The task:
Set every entry down again exactly, excluding any pictures.

Stored items:
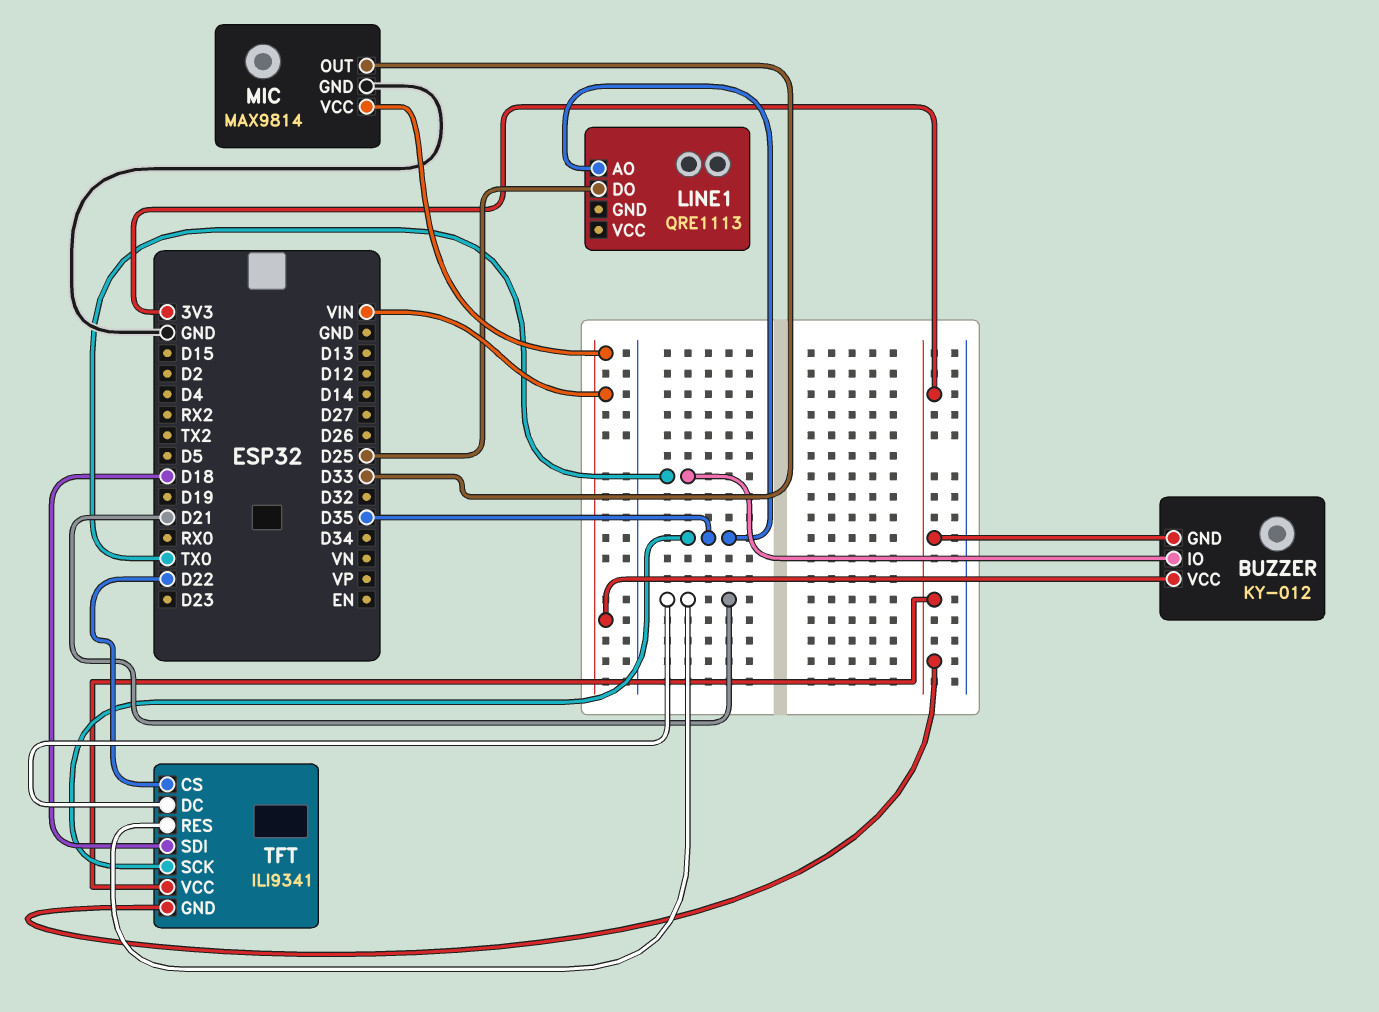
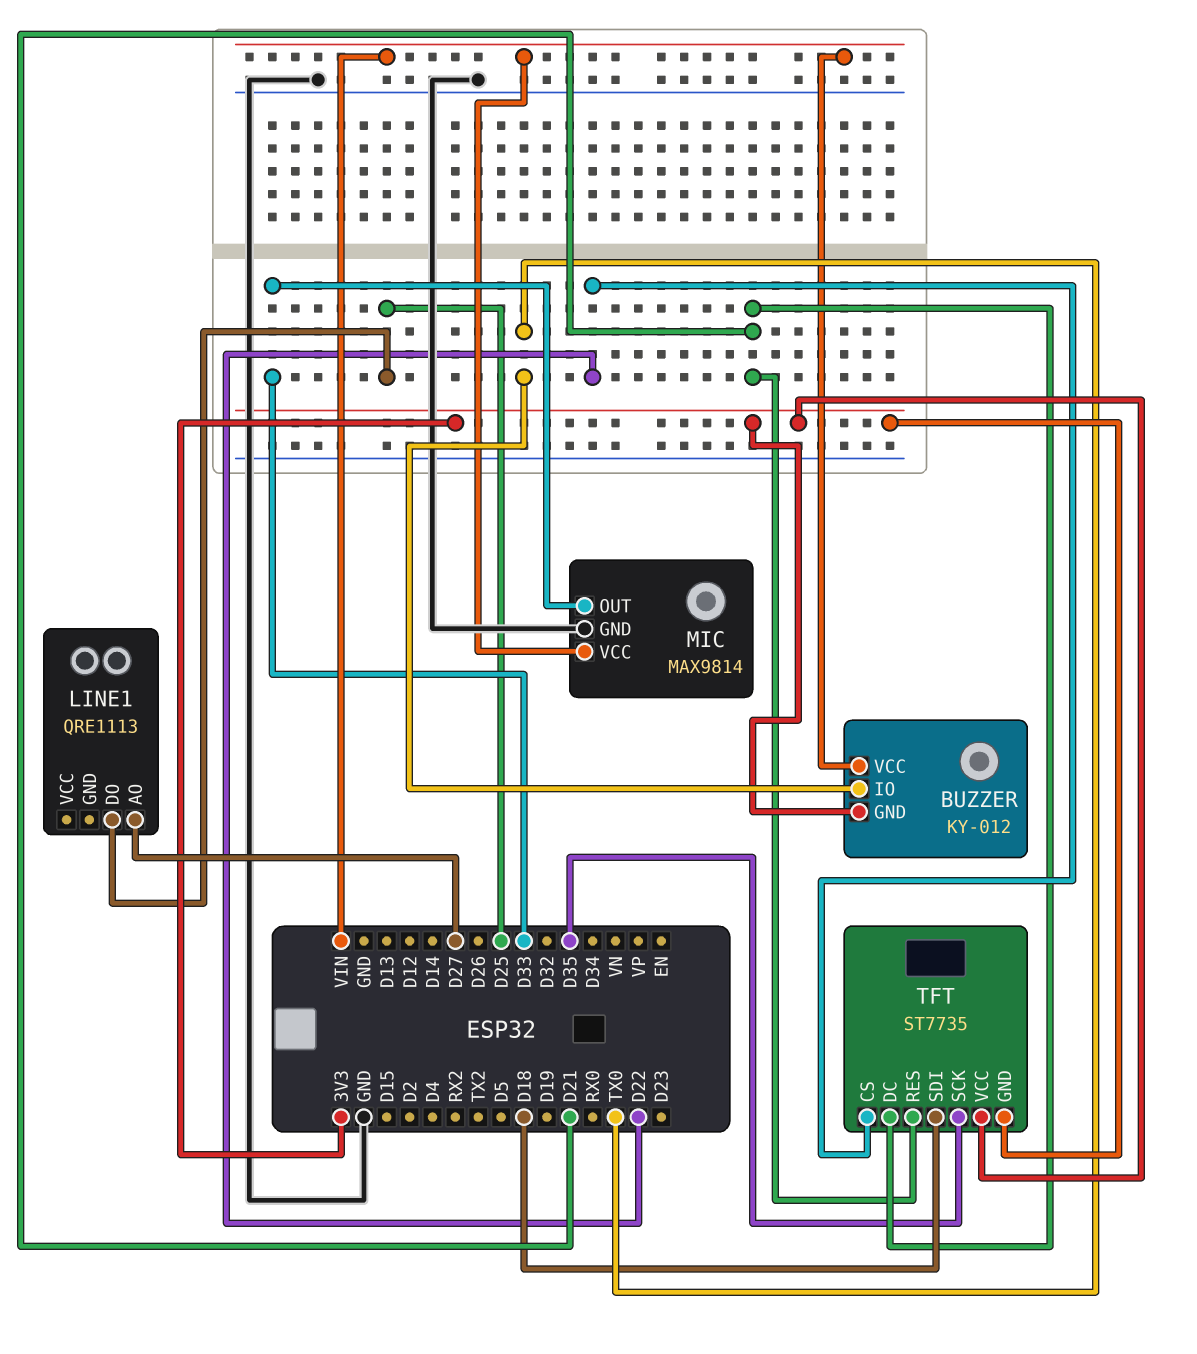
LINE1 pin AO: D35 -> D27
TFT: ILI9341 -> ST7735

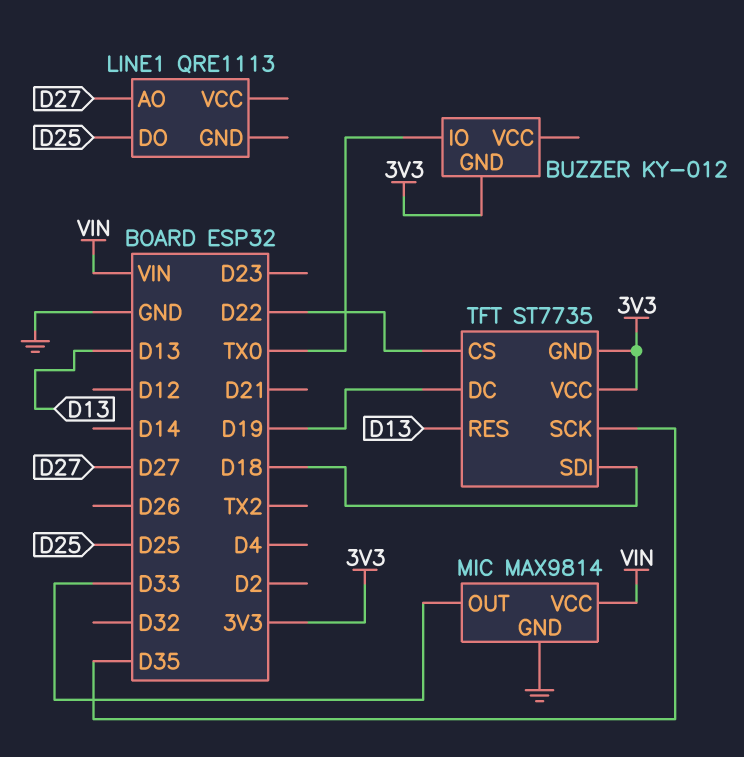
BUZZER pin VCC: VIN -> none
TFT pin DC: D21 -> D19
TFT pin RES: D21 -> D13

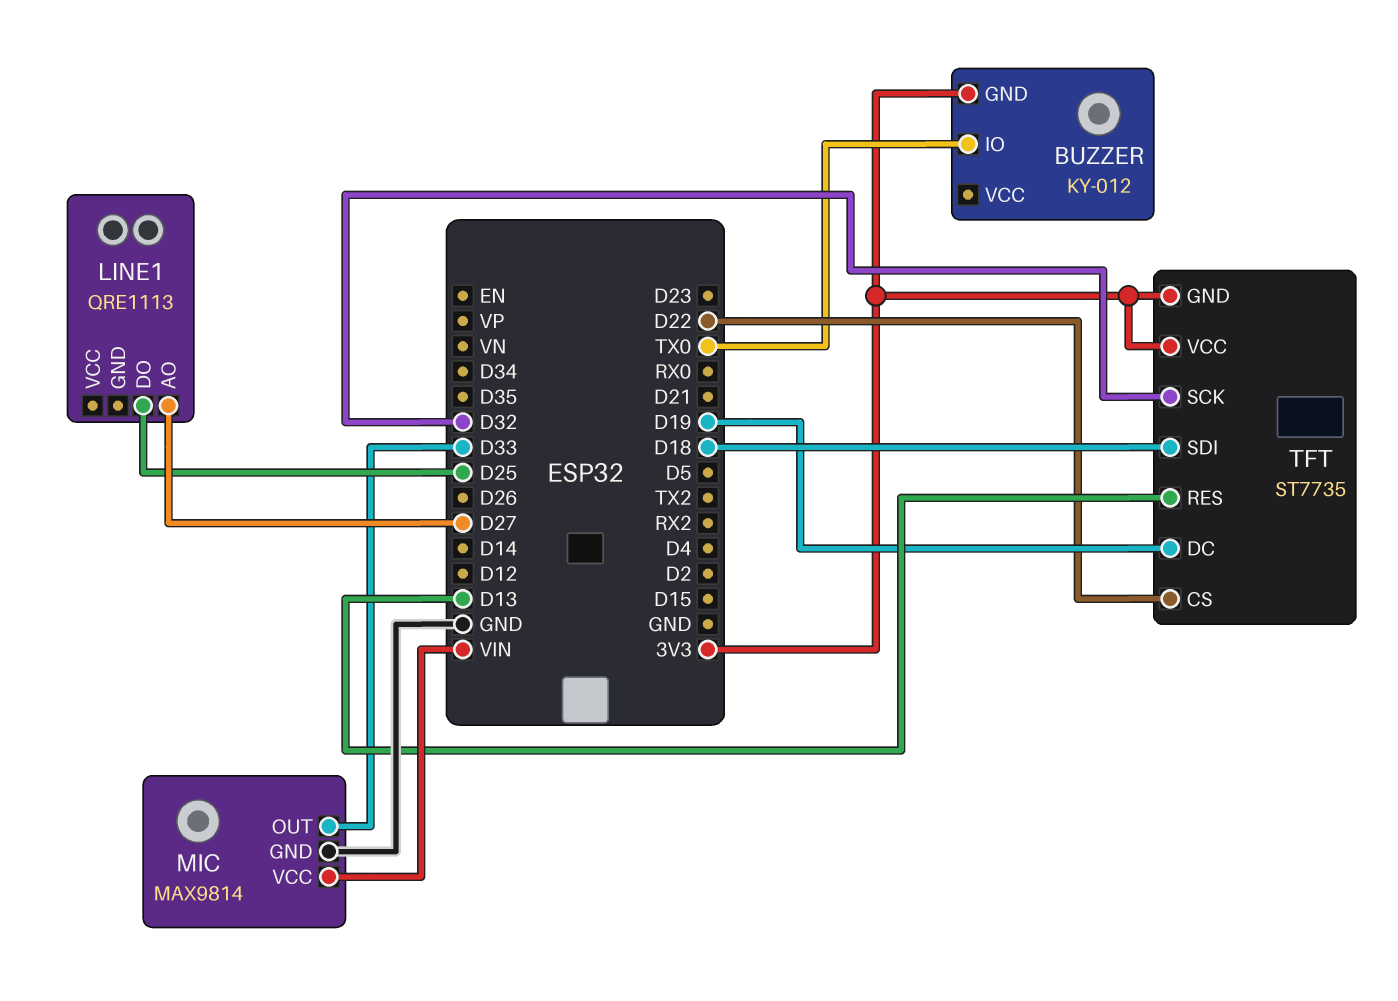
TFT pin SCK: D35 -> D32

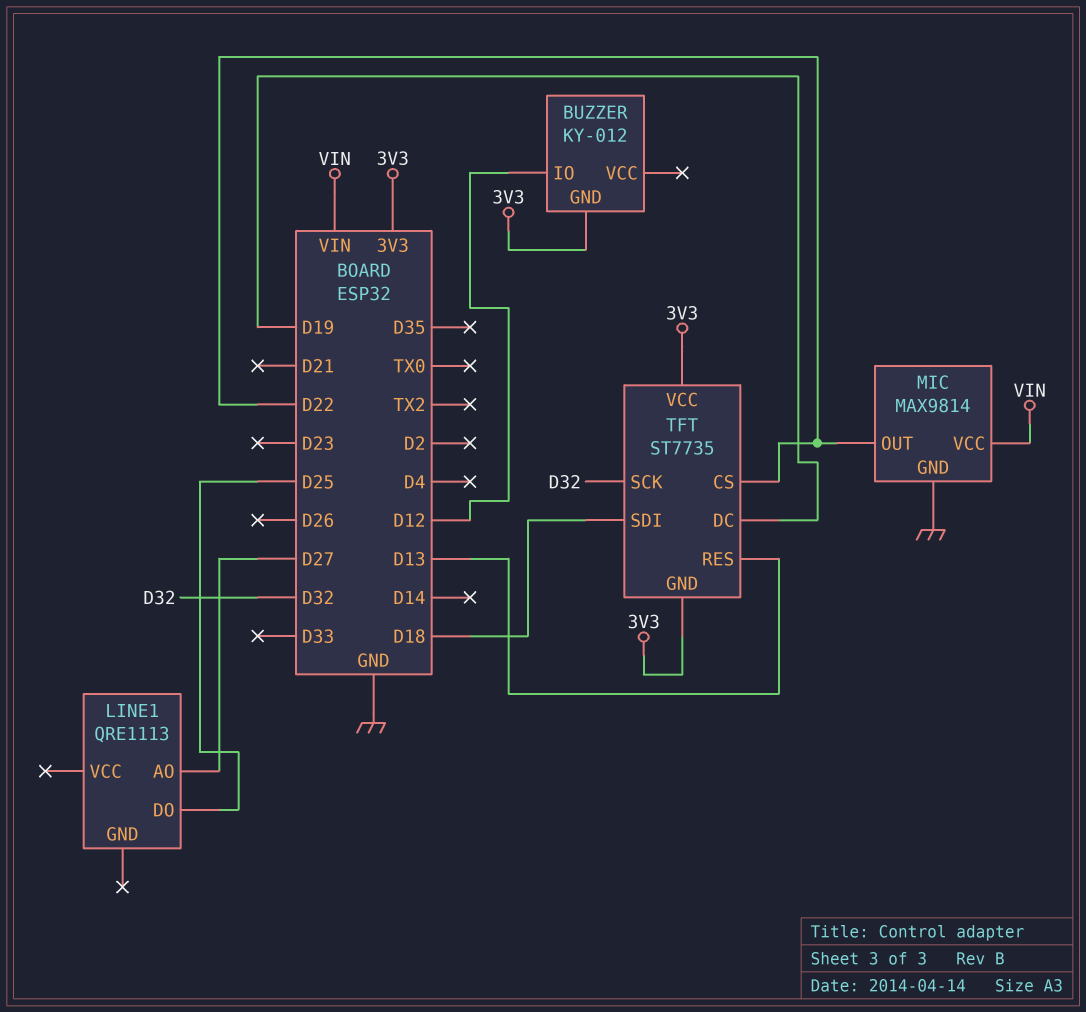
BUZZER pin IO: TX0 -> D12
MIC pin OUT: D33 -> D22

Response area:
LINE1 pin AO: D35 -> D27
TFT: ILI9341 -> ST7735

BUZZER pin VCC: VIN -> none
TFT pin DC: D21 -> D19
TFT pin RES: D21 -> D13

TFT pin SCK: D35 -> D32

BUZZER pin IO: TX0 -> D12
MIC pin OUT: D33 -> D22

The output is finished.